* _What you will do_:
Using the listing below, report each line holding the string "moved".
"""
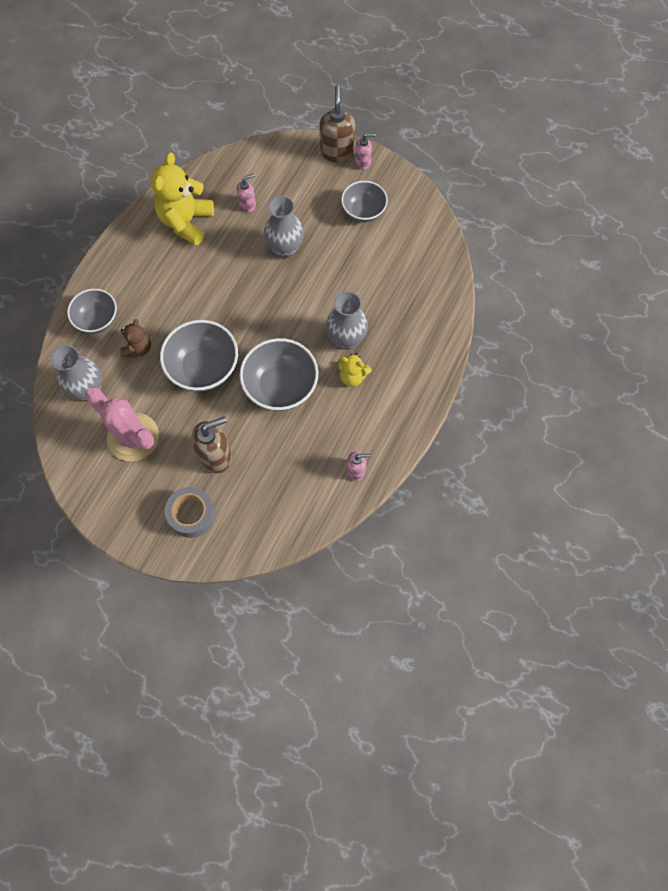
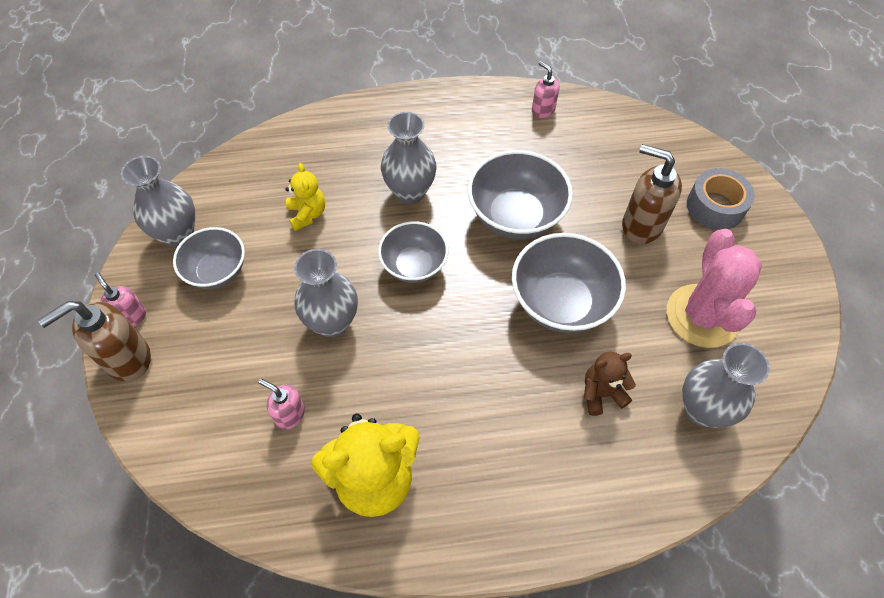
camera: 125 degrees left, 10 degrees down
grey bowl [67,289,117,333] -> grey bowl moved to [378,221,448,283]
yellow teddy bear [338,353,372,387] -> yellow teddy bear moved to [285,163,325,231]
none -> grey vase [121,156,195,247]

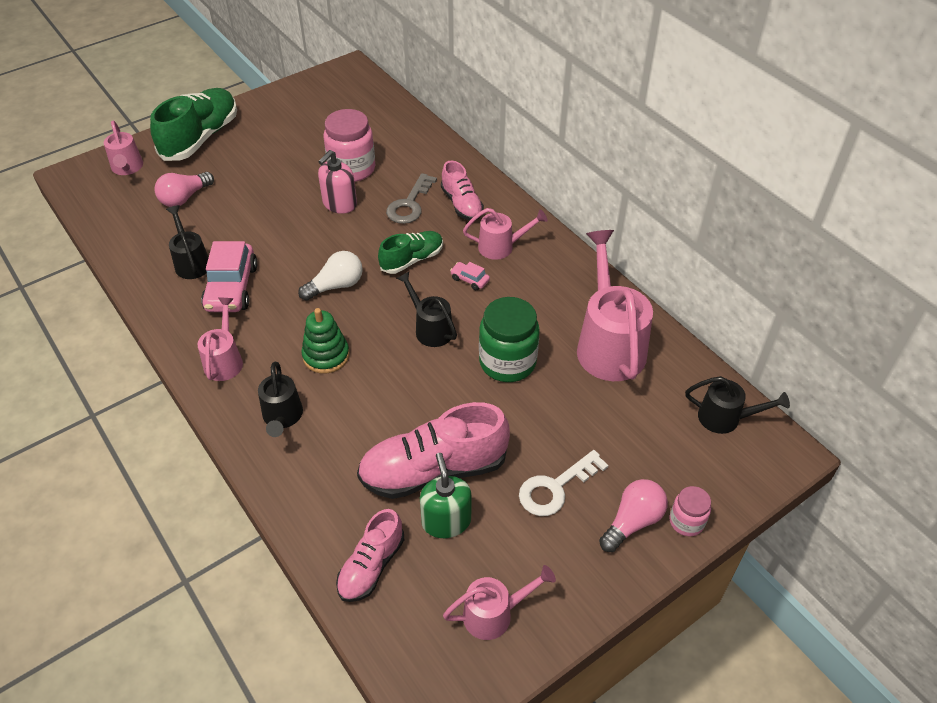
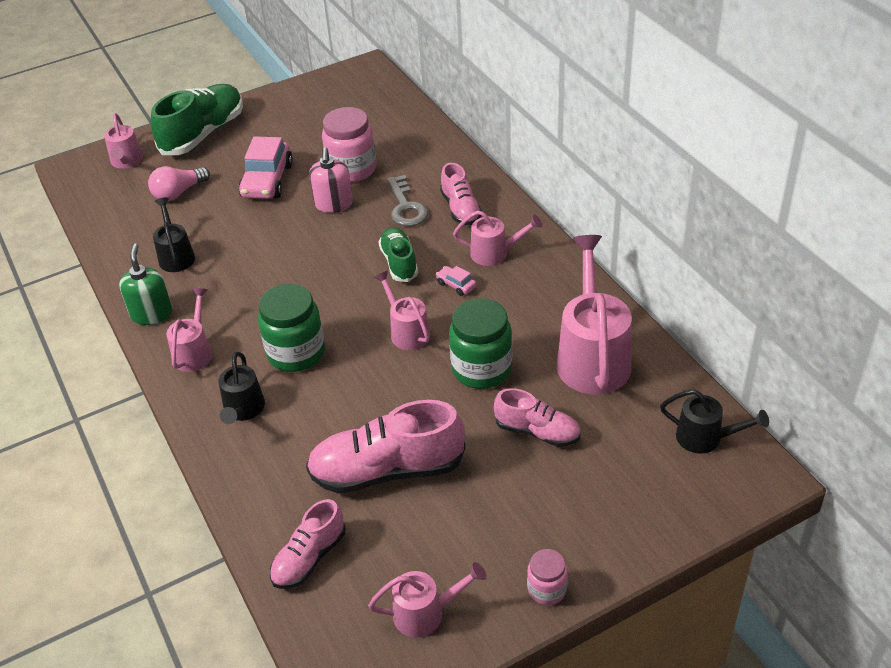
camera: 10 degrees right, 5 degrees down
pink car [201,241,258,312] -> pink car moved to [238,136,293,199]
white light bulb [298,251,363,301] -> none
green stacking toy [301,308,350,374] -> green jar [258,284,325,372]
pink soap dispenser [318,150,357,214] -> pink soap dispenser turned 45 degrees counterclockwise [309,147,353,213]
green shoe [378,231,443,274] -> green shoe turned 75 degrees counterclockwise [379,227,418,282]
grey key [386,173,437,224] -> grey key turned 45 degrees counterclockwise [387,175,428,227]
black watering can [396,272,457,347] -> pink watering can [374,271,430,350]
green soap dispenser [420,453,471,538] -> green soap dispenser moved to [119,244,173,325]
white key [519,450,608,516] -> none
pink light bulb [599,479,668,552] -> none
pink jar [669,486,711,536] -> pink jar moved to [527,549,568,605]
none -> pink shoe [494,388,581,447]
"""
* _Solution to this exercise_:
grey bowl [67,289,117,333] -> grey bowl moved to [378,221,448,283]
yellow teddy bear [338,353,372,387] -> yellow teddy bear moved to [285,163,325,231]
pink car [201,241,258,312] -> pink car moved to [238,136,293,199]
green soap dispenser [420,453,471,538] -> green soap dispenser moved to [119,244,173,325]
pink jar [669,486,711,536] -> pink jar moved to [527,549,568,605]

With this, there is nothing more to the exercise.